- **WHAT TO DO**: Print the lines below exactly as written, with none missing.

[Saved entries]
/---
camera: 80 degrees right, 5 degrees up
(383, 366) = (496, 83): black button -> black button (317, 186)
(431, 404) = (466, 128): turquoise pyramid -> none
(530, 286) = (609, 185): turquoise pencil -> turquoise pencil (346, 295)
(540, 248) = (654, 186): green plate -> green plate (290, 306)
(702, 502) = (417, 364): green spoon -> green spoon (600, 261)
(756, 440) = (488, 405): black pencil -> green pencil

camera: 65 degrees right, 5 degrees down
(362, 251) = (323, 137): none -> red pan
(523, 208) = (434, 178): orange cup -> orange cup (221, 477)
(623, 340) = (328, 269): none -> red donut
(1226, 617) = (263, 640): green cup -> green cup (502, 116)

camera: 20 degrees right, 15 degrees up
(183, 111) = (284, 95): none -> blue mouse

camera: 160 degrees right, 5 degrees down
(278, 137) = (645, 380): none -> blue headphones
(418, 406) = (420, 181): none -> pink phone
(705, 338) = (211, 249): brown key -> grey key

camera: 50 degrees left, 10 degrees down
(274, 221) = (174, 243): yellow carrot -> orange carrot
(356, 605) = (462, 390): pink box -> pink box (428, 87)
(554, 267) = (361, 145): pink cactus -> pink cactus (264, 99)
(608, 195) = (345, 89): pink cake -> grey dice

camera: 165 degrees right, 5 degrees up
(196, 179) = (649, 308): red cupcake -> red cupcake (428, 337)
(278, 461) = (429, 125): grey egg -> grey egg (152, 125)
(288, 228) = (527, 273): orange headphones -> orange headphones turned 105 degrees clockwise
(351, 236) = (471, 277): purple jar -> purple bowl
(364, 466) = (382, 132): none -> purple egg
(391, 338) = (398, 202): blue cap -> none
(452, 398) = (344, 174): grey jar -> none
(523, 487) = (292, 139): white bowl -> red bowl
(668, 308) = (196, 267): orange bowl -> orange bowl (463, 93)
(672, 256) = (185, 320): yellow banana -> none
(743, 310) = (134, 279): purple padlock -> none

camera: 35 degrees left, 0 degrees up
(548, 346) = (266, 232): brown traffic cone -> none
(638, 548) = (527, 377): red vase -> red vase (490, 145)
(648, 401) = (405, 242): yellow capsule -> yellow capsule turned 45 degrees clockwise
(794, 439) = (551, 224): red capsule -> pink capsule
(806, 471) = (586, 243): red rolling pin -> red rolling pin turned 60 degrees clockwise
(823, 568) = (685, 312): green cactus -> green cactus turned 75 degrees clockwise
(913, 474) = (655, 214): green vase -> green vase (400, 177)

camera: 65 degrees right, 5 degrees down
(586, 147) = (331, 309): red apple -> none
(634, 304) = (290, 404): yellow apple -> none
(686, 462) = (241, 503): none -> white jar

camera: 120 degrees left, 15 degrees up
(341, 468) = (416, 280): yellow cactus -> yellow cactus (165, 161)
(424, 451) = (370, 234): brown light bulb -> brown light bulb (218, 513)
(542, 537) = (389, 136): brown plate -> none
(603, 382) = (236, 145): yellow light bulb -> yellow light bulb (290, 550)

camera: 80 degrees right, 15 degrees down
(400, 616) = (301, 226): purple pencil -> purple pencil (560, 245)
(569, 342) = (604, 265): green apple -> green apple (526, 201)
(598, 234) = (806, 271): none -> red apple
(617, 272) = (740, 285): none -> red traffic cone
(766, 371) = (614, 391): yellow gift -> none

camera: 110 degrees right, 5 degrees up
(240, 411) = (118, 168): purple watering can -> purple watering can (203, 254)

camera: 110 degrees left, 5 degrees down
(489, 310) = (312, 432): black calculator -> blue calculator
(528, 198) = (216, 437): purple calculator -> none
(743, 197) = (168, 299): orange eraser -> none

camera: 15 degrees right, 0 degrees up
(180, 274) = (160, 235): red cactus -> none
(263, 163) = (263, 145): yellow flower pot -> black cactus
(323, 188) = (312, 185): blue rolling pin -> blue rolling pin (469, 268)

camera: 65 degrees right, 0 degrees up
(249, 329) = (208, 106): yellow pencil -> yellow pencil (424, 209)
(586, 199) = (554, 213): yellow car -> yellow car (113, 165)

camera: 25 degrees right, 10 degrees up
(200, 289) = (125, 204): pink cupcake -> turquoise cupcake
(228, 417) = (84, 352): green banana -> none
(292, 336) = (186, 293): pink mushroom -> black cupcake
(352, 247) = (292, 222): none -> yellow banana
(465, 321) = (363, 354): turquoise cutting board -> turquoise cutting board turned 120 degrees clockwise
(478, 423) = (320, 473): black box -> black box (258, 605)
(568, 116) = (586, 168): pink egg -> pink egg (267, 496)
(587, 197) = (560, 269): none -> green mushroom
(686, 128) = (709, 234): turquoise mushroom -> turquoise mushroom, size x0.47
\---
- **WRITTEN ANSWER**:
camera: 80 degrees right, 5 degrees up
(383, 366) = (496, 83): black button -> black button (317, 186)
(431, 404) = (466, 128): turquoise pyramid -> none
(530, 286) = (609, 185): turquoise pencil -> turquoise pencil (346, 295)
(540, 248) = (654, 186): green plate -> green plate (290, 306)
(702, 502) = (417, 364): green spoon -> green spoon (600, 261)
(756, 440) = (488, 405): black pencil -> green pencil

camera: 65 degrees right, 5 degrees down
(362, 251) = (323, 137): none -> red pan
(523, 208) = (434, 178): orange cup -> orange cup (221, 477)
(623, 340) = (328, 269): none -> red donut
(1226, 617) = (263, 640): green cup -> green cup (502, 116)

camera: 20 degrees right, 15 degrees up
(183, 111) = (284, 95): none -> blue mouse

camera: 160 degrees right, 5 degrees down
(278, 137) = (645, 380): none -> blue headphones
(418, 406) = (420, 181): none -> pink phone
(705, 338) = (211, 249): brown key -> grey key

camera: 50 degrees left, 10 degrees down
(274, 221) = (174, 243): yellow carrot -> orange carrot
(356, 605) = (462, 390): pink box -> pink box (428, 87)
(554, 267) = (361, 145): pink cactus -> pink cactus (264, 99)
(608, 195) = (345, 89): pink cake -> grey dice

camera: 165 degrees right, 5 degrees up
(196, 179) = (649, 308): red cupcake -> red cupcake (428, 337)
(278, 461) = (429, 125): grey egg -> grey egg (152, 125)
(288, 228) = (527, 273): orange headphones -> orange headphones turned 105 degrees clockwise
(351, 236) = (471, 277): purple jar -> purple bowl
(364, 466) = (382, 132): none -> purple egg
(391, 338) = (398, 202): blue cap -> none
(452, 398) = (344, 174): grey jar -> none
(523, 487) = (292, 139): white bowl -> red bowl
(668, 308) = (196, 267): orange bowl -> orange bowl (463, 93)
(672, 256) = (185, 320): yellow banana -> none
(743, 310) = (134, 279): purple padlock -> none

camera: 35 degrees left, 0 degrees up
(548, 346) = (266, 232): brown traffic cone -> none
(638, 548) = (527, 377): red vase -> red vase (490, 145)
(648, 401) = (405, 242): yellow capsule -> yellow capsule turned 45 degrees clockwise
(794, 439) = (551, 224): red capsule -> pink capsule
(806, 471) = (586, 243): red rolling pin -> red rolling pin turned 60 degrees clockwise
(823, 568) = (685, 312): green cactus -> green cactus turned 75 degrees clockwise
(913, 474) = (655, 214): green vase -> green vase (400, 177)

camera: 65 degrees right, 5 degrees down
(586, 147) = (331, 309): red apple -> none
(634, 304) = (290, 404): yellow apple -> none
(686, 462) = (241, 503): none -> white jar

camera: 120 degrees left, 15 degrees up
(341, 468) = (416, 280): yellow cactus -> yellow cactus (165, 161)
(424, 451) = (370, 234): brown light bulb -> brown light bulb (218, 513)
(542, 537) = (389, 136): brown plate -> none
(603, 382) = (236, 145): yellow light bulb -> yellow light bulb (290, 550)

camera: 80 degrees right, 15 degrees down
(400, 616) = (301, 226): purple pencil -> purple pencil (560, 245)
(569, 342) = (604, 265): green apple -> green apple (526, 201)
(598, 234) = (806, 271): none -> red apple
(617, 272) = (740, 285): none -> red traffic cone
(766, 371) = (614, 391): yellow gift -> none

camera: 110 degrees right, 5 degrees up
(240, 411) = (118, 168): purple watering can -> purple watering can (203, 254)

camera: 110 degrees left, 5 degrees down
(489, 310) = (312, 432): black calculator -> blue calculator
(528, 198) = (216, 437): purple calculator -> none
(743, 197) = (168, 299): orange eraser -> none

camera: 15 degrees right, 0 degrees up
(180, 274) = (160, 235): red cactus -> none
(263, 163) = (263, 145): yellow flower pot -> black cactus
(323, 188) = (312, 185): blue rolling pin -> blue rolling pin (469, 268)

camera: 65 degrees right, 0 degrees up
(249, 329) = (208, 106): yellow pencil -> yellow pencil (424, 209)
(586, 199) = (554, 213): yellow car -> yellow car (113, 165)

camera: 25 degrees right, 10 degrees up
(200, 289) = (125, 204): pink cupcake -> turquoise cupcake
(228, 417) = (84, 352): green banana -> none
(292, 336) = (186, 293): pink mushroom -> black cupcake
(352, 247) = (292, 222): none -> yellow banana
(465, 321) = (363, 354): turquoise cutting board -> turquoise cutting board turned 120 degrees clockwise
(478, 423) = (320, 473): black box -> black box (258, 605)
(568, 116) = (586, 168): pink egg -> pink egg (267, 496)
(587, 197) = (560, 269): none -> green mushroom
(686, 128) = (709, 234): turquoise mushroom -> turquoise mushroom, size x0.47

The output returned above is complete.